Brief
In the copy, include every entry exactly but none of its images.
Data listing Start Marker
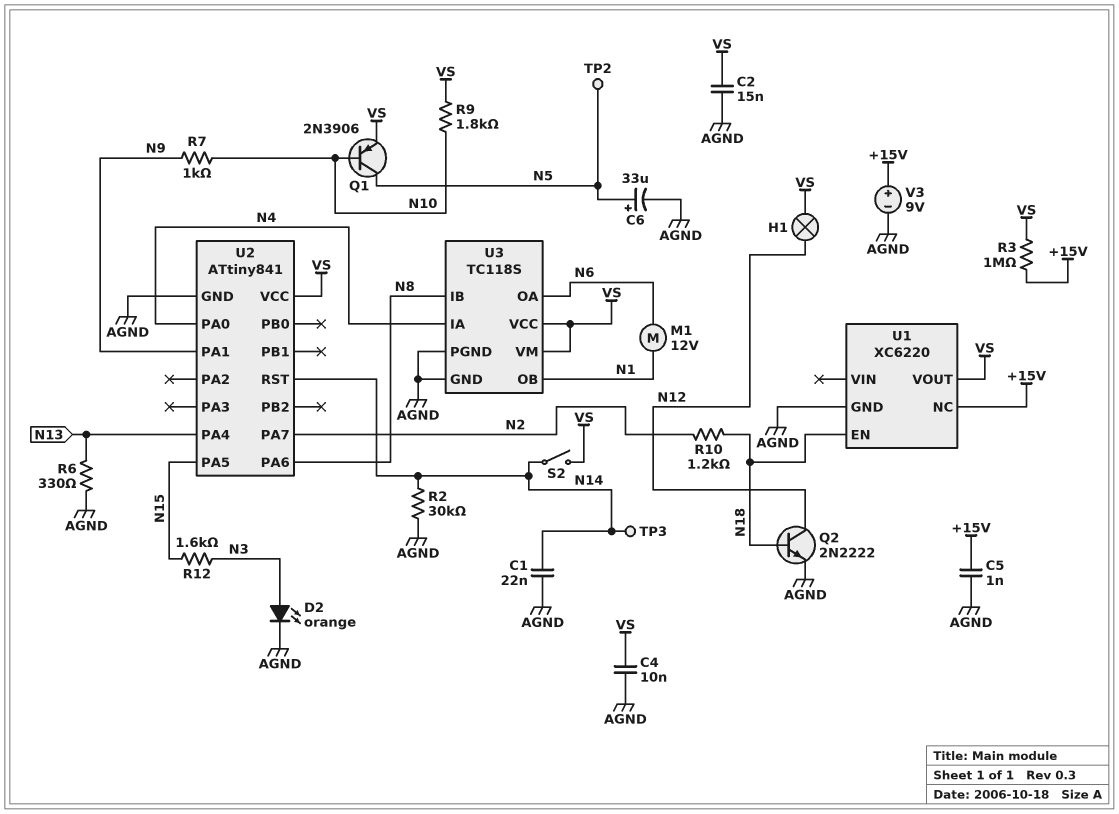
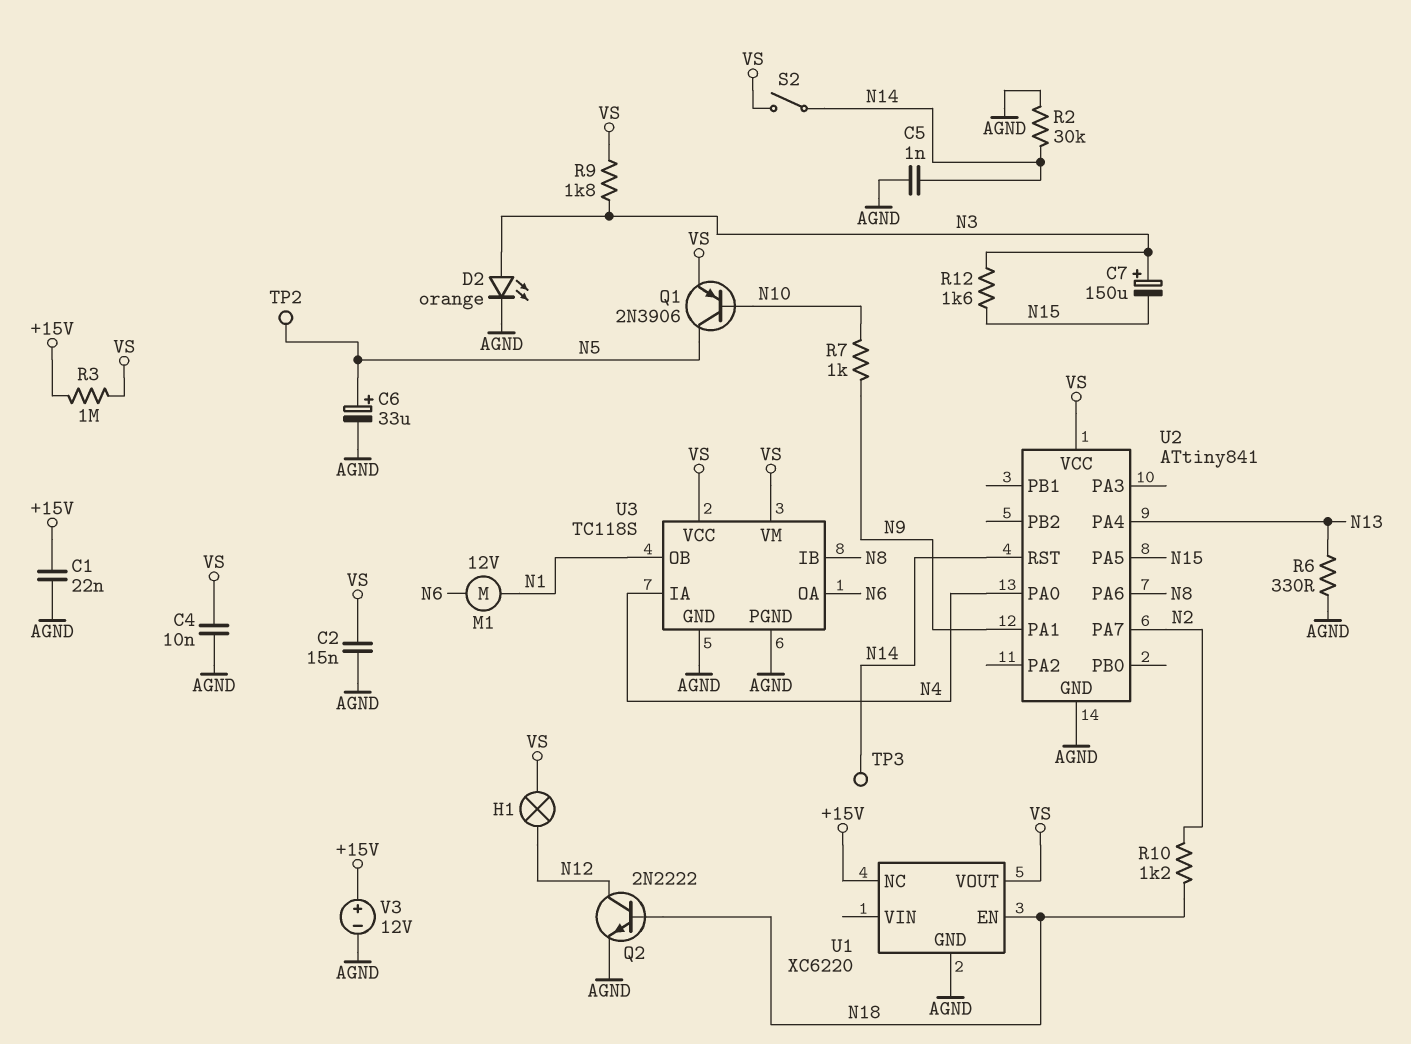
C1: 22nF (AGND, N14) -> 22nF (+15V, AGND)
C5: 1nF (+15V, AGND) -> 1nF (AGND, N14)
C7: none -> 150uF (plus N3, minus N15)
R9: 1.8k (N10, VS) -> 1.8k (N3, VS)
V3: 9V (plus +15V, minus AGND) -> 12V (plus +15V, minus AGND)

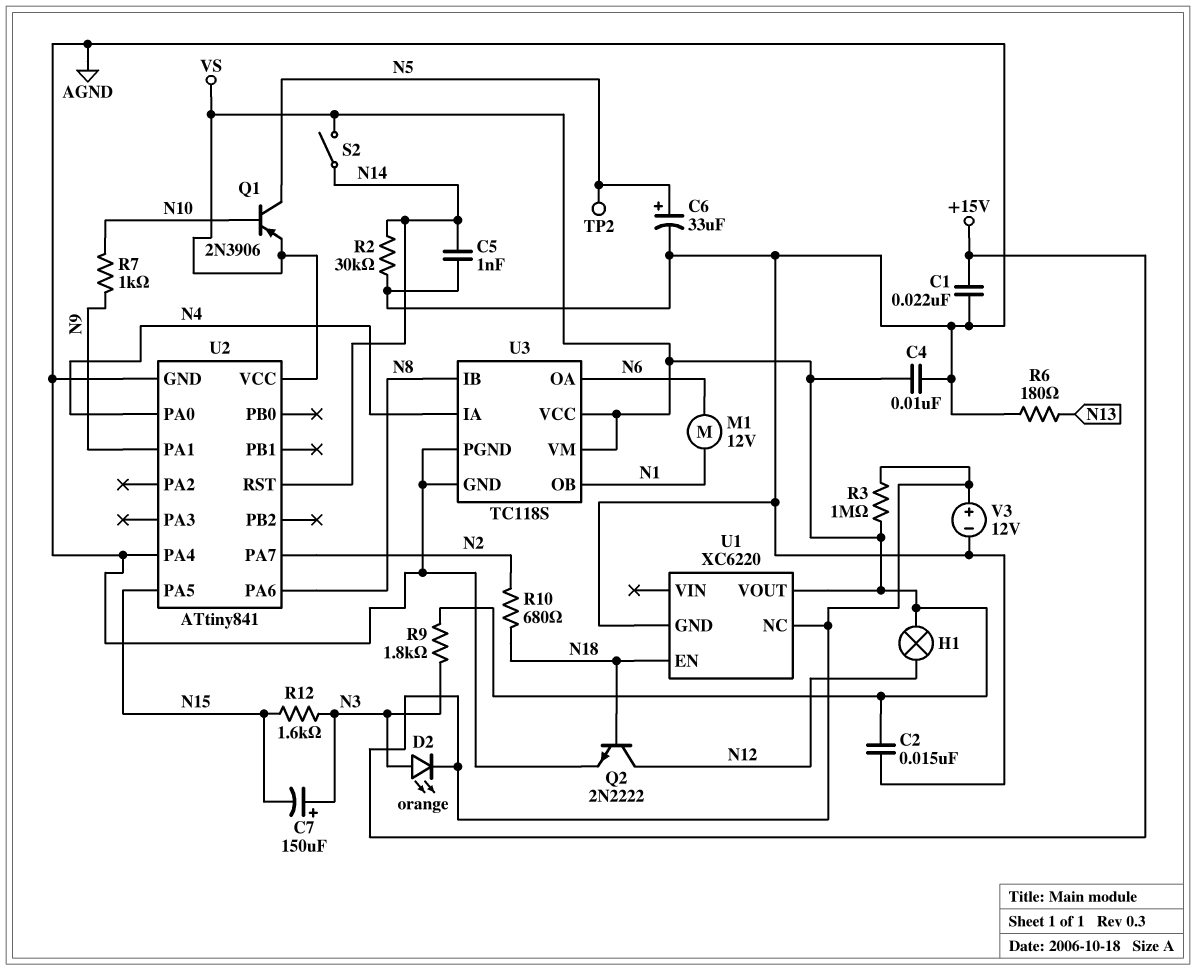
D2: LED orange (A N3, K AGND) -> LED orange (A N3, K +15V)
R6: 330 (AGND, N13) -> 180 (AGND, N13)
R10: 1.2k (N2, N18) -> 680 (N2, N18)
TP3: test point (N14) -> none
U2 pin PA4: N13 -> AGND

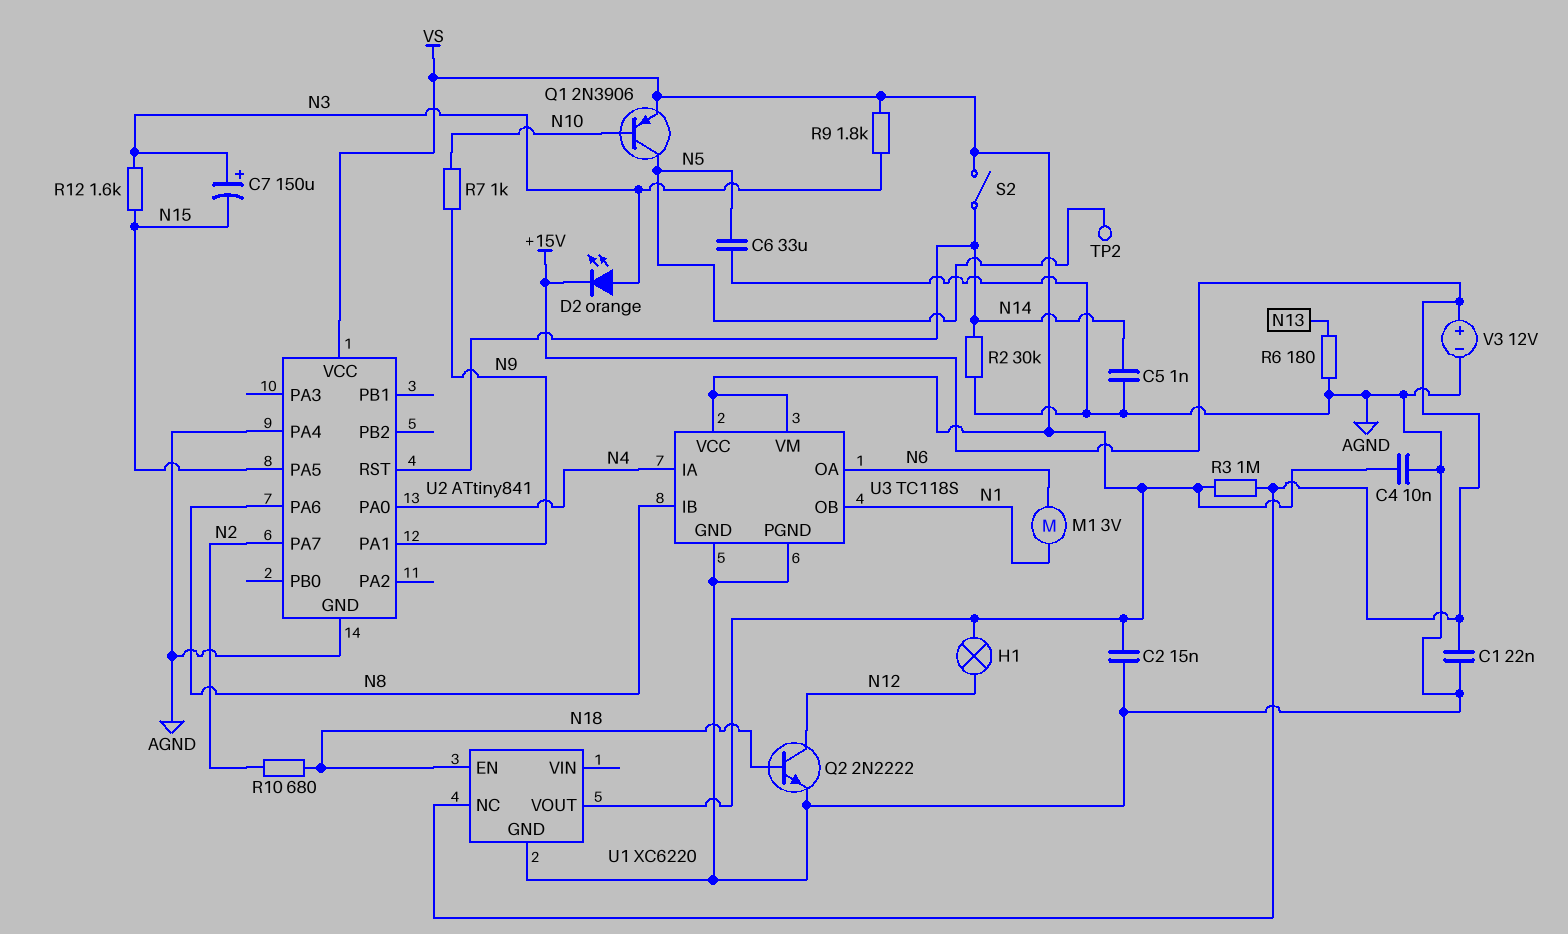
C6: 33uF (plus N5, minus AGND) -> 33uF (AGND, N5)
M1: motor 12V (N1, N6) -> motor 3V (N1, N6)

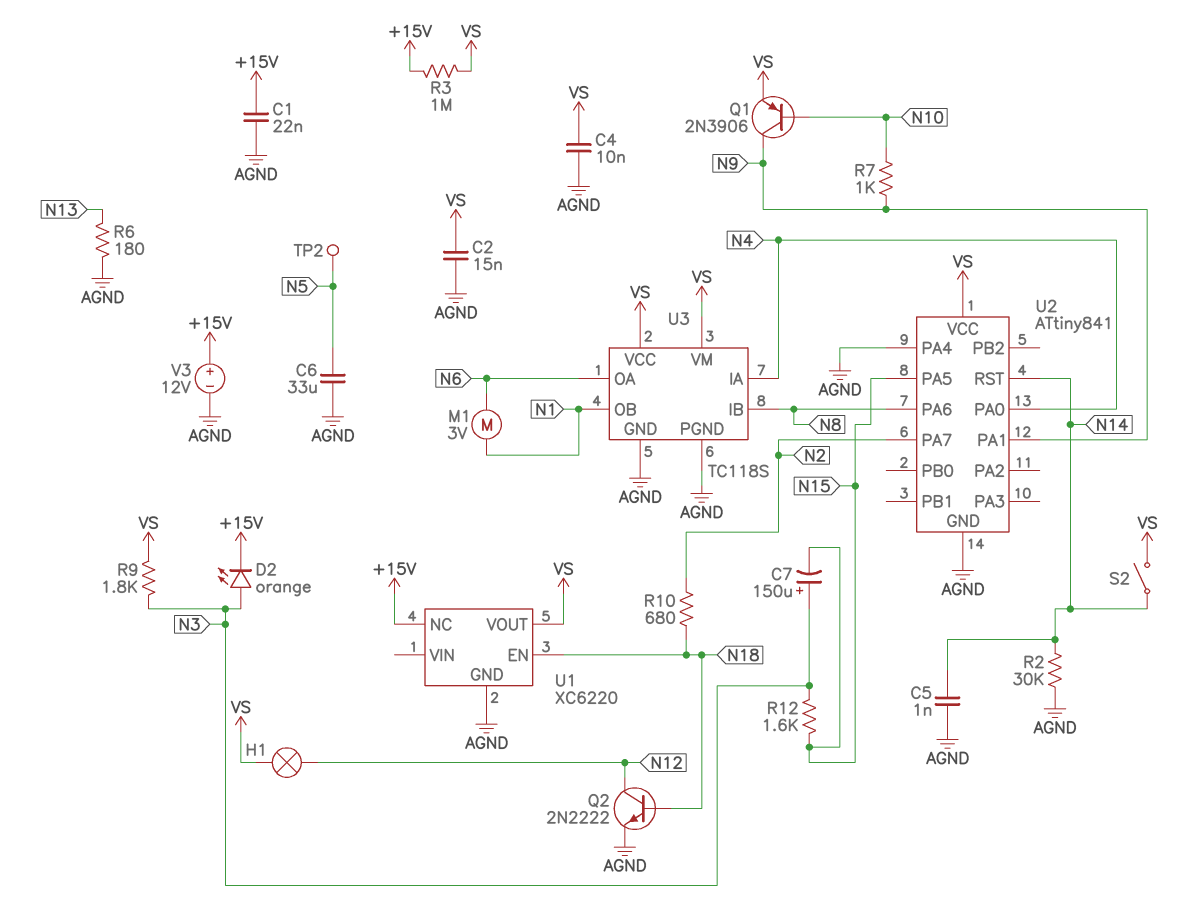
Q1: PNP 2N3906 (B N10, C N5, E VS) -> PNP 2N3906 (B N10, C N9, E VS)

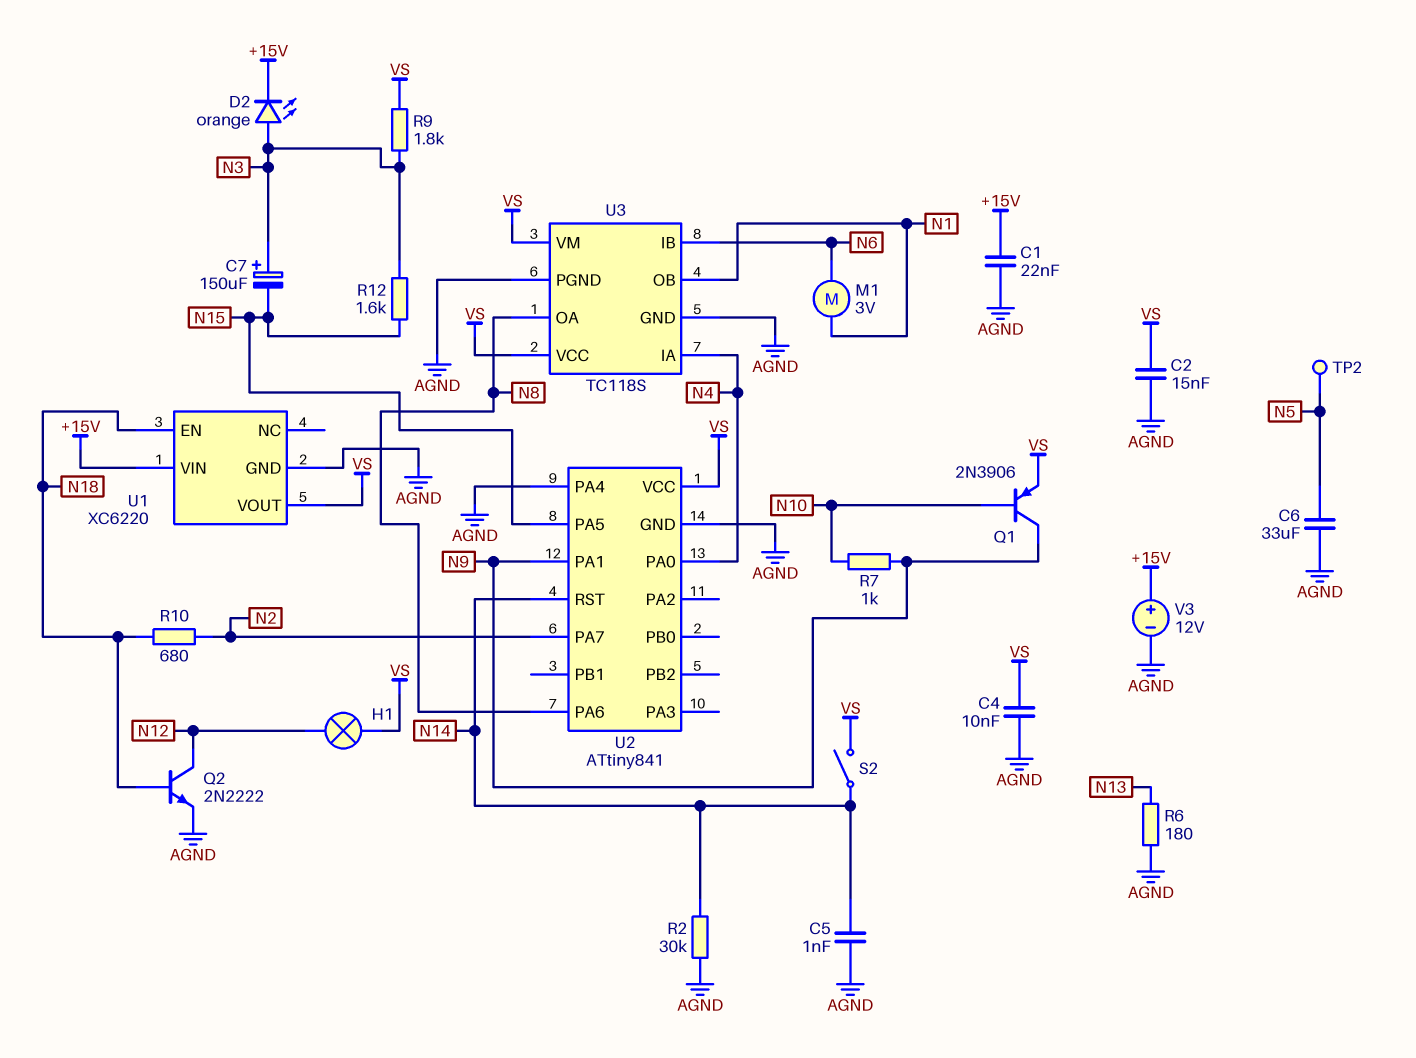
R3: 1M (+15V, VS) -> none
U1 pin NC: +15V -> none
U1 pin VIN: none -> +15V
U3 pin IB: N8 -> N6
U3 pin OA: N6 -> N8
Data listing End Marker
Exercise answer
C1: 22nF (AGND, N14) -> 22nF (+15V, AGND)
C5: 1nF (+15V, AGND) -> 1nF (AGND, N14)
C7: none -> 150uF (plus N3, minus N15)
R9: 1.8k (N10, VS) -> 1.8k (N3, VS)
V3: 9V (plus +15V, minus AGND) -> 12V (plus +15V, minus AGND)

D2: LED orange (A N3, K AGND) -> LED orange (A N3, K +15V)
R6: 330 (AGND, N13) -> 180 (AGND, N13)
R10: 1.2k (N2, N18) -> 680 (N2, N18)
TP3: test point (N14) -> none
U2 pin PA4: N13 -> AGND

C6: 33uF (plus N5, minus AGND) -> 33uF (AGND, N5)
M1: motor 12V (N1, N6) -> motor 3V (N1, N6)

Q1: PNP 2N3906 (B N10, C N5, E VS) -> PNP 2N3906 (B N10, C N9, E VS)

R3: 1M (+15V, VS) -> none
U1 pin NC: +15V -> none
U1 pin VIN: none -> +15V
U3 pin IB: N8 -> N6
U3 pin OA: N6 -> N8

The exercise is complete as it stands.